Saved entries

◆ ◆ ◆

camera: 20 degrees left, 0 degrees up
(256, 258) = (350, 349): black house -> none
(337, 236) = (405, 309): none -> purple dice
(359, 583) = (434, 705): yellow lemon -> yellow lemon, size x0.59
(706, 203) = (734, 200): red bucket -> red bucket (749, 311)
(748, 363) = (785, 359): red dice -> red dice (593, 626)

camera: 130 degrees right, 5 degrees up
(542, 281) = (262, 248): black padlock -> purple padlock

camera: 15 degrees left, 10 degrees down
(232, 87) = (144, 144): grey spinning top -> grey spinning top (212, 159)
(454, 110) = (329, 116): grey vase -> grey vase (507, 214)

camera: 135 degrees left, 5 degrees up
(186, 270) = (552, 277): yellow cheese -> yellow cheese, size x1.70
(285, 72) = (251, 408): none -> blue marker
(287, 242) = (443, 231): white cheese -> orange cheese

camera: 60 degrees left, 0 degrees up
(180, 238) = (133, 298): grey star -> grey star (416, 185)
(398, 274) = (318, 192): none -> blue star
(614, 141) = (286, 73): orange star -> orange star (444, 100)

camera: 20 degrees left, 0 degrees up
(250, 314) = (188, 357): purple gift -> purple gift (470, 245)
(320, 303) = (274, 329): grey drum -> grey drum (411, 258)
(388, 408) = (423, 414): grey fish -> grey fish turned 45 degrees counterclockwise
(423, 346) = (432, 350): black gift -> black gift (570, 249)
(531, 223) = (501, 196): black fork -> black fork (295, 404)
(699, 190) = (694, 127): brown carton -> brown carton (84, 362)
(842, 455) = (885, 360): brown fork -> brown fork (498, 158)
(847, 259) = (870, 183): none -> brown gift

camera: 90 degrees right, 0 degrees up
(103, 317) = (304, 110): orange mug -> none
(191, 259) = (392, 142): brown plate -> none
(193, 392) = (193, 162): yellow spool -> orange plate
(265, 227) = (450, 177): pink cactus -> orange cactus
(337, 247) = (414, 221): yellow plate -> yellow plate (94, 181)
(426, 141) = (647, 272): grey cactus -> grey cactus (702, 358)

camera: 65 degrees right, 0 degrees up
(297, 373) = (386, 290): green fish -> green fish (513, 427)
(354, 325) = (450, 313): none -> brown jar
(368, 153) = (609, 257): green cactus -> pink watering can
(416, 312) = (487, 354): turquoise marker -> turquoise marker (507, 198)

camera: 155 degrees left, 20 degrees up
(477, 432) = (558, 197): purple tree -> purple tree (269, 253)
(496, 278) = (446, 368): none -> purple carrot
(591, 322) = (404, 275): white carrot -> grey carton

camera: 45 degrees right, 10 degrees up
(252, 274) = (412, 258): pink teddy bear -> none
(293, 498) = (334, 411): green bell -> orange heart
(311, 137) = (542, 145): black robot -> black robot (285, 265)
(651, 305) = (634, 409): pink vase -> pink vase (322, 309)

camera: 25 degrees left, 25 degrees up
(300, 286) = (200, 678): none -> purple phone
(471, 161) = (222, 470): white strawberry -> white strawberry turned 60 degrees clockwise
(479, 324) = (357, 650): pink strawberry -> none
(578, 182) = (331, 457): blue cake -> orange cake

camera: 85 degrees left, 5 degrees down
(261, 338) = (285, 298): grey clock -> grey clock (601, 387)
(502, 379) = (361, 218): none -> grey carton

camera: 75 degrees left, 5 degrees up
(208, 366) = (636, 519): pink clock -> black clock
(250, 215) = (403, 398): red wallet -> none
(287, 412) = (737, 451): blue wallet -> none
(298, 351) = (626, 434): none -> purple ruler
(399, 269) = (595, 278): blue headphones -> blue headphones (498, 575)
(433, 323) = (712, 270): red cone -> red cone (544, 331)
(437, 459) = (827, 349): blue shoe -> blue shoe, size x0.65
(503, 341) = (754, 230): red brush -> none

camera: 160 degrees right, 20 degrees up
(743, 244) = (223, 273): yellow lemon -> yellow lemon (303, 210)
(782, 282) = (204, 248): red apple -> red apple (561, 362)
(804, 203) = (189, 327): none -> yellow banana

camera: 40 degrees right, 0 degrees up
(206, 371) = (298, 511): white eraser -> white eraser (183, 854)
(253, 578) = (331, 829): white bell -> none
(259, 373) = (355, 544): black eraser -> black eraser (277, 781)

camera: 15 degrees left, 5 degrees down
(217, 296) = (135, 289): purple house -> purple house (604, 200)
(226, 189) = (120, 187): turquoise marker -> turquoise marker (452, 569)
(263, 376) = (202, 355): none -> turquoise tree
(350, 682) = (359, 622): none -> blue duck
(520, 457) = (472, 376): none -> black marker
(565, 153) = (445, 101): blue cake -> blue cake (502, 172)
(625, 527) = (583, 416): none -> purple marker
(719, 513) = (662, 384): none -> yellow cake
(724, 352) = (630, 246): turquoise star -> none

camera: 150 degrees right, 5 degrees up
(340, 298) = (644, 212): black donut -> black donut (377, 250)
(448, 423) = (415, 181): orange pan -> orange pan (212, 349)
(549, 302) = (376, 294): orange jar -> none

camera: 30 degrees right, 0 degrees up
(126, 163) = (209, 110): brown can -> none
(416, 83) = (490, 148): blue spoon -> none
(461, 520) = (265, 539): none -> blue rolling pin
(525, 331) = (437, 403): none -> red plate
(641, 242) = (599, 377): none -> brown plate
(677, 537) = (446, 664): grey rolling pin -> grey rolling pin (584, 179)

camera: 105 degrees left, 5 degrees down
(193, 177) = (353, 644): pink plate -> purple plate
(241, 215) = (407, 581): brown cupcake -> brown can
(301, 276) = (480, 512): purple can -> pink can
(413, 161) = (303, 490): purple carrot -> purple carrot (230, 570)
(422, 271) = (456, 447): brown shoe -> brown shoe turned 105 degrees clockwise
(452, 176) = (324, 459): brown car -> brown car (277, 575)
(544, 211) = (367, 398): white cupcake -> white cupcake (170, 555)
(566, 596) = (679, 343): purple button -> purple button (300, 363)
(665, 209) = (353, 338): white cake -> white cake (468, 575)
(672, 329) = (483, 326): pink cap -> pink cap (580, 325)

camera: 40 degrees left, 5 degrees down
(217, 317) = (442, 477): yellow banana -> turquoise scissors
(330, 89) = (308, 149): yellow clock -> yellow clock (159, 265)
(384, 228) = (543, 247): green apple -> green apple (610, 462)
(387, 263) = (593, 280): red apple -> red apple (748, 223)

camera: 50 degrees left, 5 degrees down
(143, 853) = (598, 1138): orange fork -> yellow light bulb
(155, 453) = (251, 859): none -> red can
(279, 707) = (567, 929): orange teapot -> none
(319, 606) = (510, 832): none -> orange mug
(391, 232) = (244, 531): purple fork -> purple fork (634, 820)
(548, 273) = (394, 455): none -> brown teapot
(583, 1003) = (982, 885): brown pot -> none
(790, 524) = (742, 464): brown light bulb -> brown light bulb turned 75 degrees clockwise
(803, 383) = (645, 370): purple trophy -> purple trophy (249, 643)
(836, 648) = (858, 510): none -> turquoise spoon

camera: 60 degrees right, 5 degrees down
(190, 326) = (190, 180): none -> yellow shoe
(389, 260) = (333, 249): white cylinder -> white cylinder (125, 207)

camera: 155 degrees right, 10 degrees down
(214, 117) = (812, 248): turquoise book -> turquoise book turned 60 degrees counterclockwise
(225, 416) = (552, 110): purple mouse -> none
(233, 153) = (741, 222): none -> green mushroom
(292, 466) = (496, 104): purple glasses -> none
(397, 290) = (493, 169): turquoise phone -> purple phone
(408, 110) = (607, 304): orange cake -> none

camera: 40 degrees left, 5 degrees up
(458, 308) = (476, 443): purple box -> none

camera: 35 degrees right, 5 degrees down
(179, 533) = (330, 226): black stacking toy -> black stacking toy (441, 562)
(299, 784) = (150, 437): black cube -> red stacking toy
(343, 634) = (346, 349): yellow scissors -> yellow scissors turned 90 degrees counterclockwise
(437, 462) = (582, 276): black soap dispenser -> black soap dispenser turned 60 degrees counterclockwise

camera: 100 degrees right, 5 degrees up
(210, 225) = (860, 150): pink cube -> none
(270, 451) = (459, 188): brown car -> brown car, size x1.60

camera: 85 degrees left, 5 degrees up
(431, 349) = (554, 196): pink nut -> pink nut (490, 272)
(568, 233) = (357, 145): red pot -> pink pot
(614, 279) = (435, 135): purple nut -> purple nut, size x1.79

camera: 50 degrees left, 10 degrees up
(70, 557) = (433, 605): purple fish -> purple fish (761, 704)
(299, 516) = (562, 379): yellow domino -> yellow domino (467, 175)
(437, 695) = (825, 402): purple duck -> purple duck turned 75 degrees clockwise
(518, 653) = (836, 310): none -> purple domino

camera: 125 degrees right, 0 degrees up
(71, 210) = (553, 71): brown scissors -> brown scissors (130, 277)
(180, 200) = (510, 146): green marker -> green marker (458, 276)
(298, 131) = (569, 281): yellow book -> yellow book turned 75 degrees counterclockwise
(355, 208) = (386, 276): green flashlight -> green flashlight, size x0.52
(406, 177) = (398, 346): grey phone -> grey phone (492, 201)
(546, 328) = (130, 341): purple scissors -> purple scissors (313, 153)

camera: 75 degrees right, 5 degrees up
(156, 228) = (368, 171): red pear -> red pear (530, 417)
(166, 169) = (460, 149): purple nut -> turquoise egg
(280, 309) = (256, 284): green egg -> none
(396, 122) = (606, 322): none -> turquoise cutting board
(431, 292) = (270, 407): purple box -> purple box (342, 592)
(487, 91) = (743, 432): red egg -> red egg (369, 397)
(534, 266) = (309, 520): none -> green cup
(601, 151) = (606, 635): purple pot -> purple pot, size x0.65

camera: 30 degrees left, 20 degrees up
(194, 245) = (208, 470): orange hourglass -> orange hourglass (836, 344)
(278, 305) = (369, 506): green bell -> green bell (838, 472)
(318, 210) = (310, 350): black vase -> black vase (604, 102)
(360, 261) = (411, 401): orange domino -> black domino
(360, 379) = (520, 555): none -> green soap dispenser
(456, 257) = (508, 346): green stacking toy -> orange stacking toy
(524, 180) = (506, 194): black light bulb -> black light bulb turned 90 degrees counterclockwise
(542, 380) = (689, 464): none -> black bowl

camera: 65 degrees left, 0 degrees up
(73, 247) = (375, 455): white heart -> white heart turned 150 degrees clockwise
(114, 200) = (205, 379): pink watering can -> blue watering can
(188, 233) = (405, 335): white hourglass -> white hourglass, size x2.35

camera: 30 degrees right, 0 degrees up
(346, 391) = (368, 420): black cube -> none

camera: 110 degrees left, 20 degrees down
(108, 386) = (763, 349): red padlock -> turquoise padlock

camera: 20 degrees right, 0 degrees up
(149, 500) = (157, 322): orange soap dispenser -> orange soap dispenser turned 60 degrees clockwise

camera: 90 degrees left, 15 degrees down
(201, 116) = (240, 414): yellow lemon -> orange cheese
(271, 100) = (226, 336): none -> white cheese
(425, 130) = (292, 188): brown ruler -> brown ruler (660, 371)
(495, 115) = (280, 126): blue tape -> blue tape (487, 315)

◆ ◆ ◆

Work required
Show all lines above containing "rolling".

Exercise solution
(461, 520) = (265, 539): none -> blue rolling pin
(677, 537) = (446, 664): grey rolling pin -> grey rolling pin (584, 179)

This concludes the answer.